**Action item:**
Report each line of the data that includes the word "kaktus".

**Raw data:**
▬▬▬▬▬▬▬▬▬▬
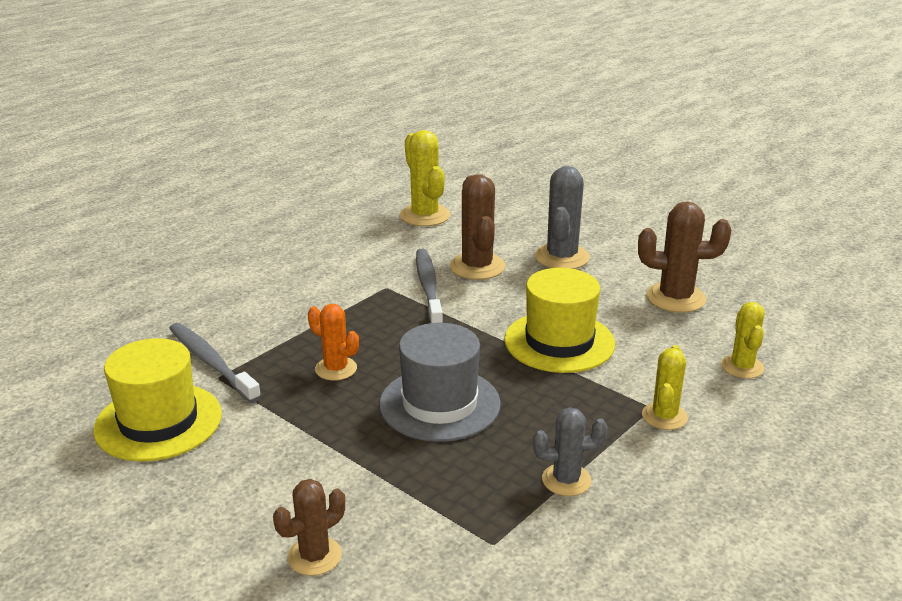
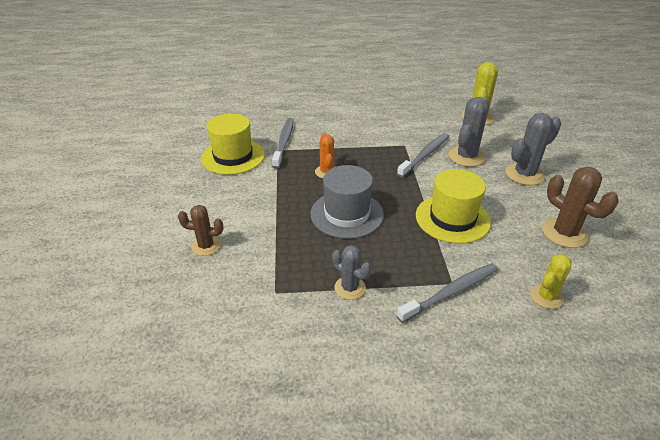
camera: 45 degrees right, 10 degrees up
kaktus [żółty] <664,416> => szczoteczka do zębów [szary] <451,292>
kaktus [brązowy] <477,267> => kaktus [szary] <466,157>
▬▬▬▬▬▬▬▬▬▬
**Answer section:**
kaktus [żółty] <664,416> => szczoteczka do zębów [szary] <451,292>
kaktus [brązowy] <477,267> => kaktus [szary] <466,157>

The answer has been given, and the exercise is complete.